> RECORDS PROVIDED
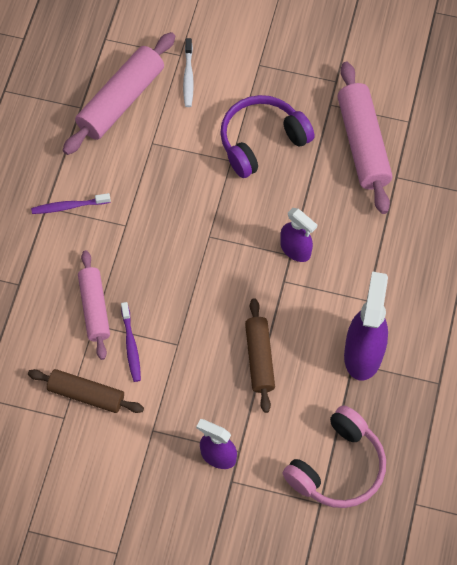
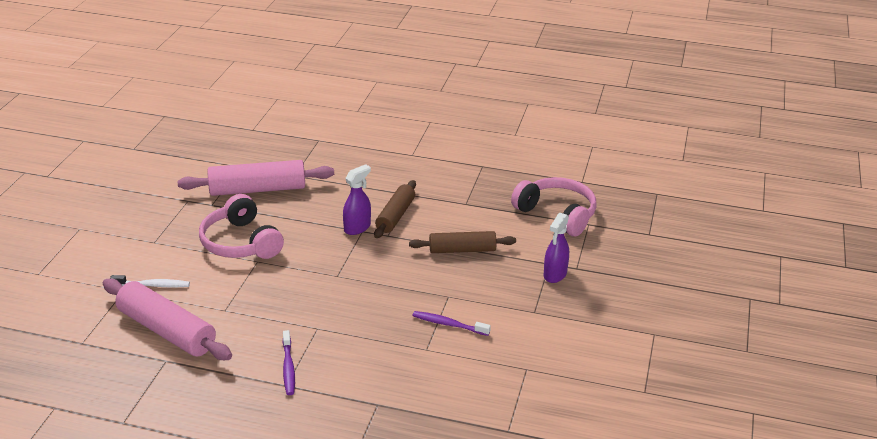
camera: 90 degrees left, 30 degrees down
(86, 395) = (501, 353): brown rolling pin -> brown rolling pin (395, 216)
(94, 308) = (408, 348): pink rolling pin -> none
(131, 345) = (449, 324): purple toothbrush -> purple toothbrush turned 150 degrees counterclockwise
(261, 141) = (240, 243): purple headphones -> pink headphones
(363, 353) = (457, 198): purple spray bottle -> none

> WHAT YOU NEED TO DO
Every record must be returned exactly. Leave its pictures out.

> SOLVED EXERCISE
camera: 90 degrees left, 30 degrees down
(86, 395) = (501, 353): brown rolling pin -> brown rolling pin (395, 216)
(94, 308) = (408, 348): pink rolling pin -> none
(131, 345) = (449, 324): purple toothbrush -> purple toothbrush turned 150 degrees counterclockwise
(261, 141) = (240, 243): purple headphones -> pink headphones
(363, 353) = (457, 198): purple spray bottle -> none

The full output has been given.